_DATA PROVIDED:_
· · · ·

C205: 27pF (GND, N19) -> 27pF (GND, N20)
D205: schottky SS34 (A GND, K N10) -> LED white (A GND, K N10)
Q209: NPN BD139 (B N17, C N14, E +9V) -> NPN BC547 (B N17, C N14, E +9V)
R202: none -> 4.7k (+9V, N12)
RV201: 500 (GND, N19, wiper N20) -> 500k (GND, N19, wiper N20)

· · · ·

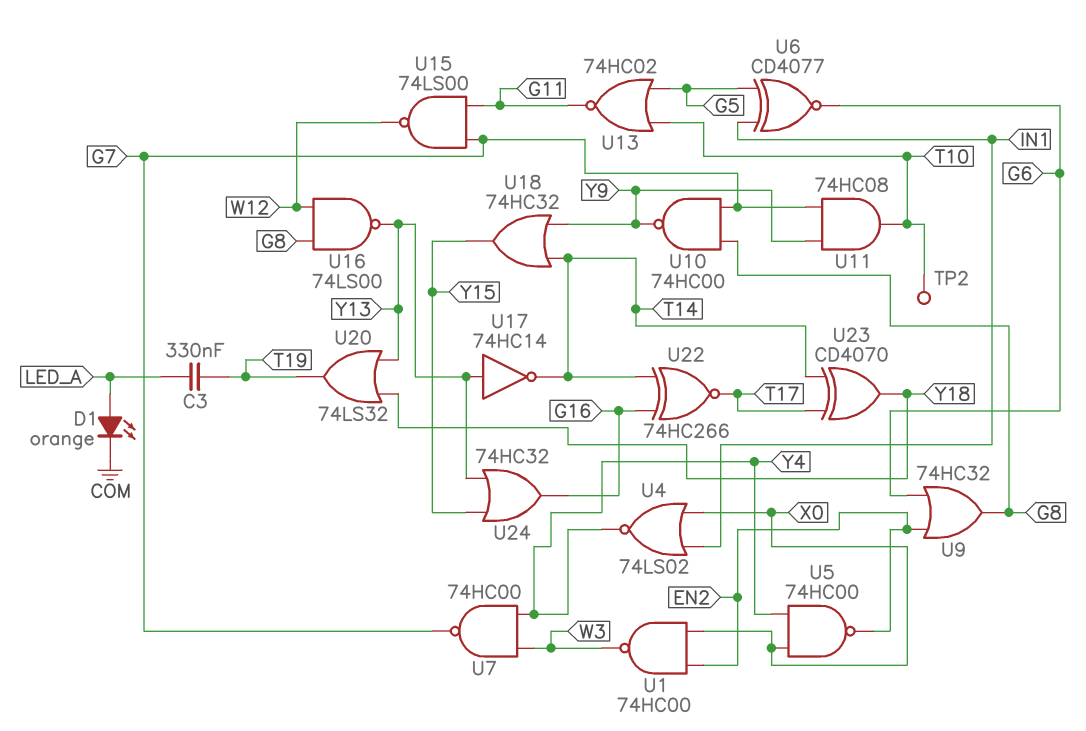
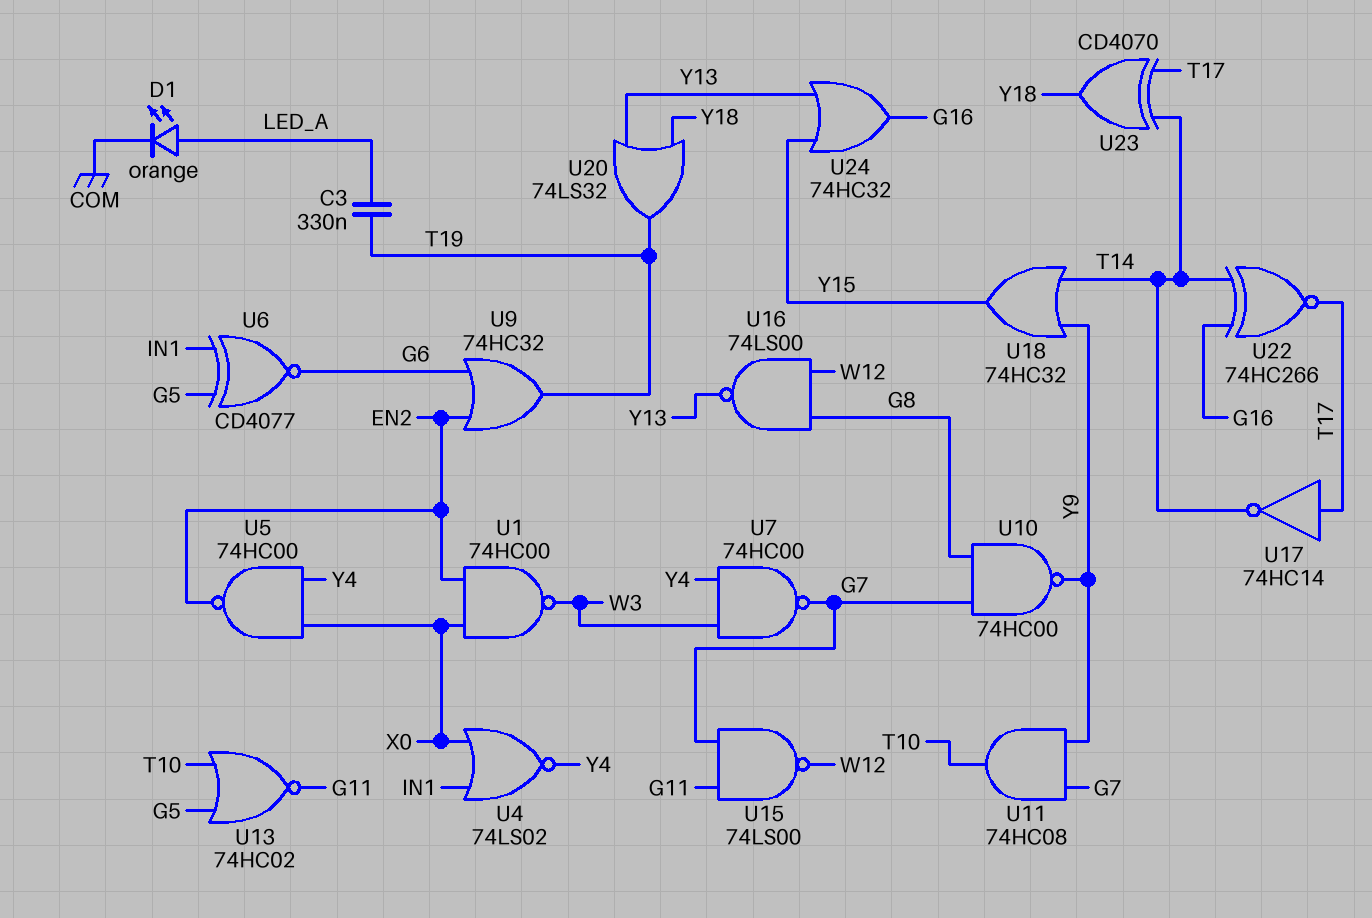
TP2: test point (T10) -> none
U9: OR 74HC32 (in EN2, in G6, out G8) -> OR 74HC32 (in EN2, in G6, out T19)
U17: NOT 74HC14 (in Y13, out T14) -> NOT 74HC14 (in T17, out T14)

· · · ·

_EXERCISE DETAILS:_ Look above for the line with "C205: 27pF (GND, N19) -> 27pF (GND, N20)" and the line with "RV201: 500 (GND, N19, wiper"; transcribe both and all lines in between, exactly, and nothing else.

_TASK RESPONSE:_
C205: 27pF (GND, N19) -> 27pF (GND, N20)
D205: schottky SS34 (A GND, K N10) -> LED white (A GND, K N10)
Q209: NPN BD139 (B N17, C N14, E +9V) -> NPN BC547 (B N17, C N14, E +9V)
R202: none -> 4.7k (+9V, N12)
RV201: 500 (GND, N19, wiper N20) -> 500k (GND, N19, wiper N20)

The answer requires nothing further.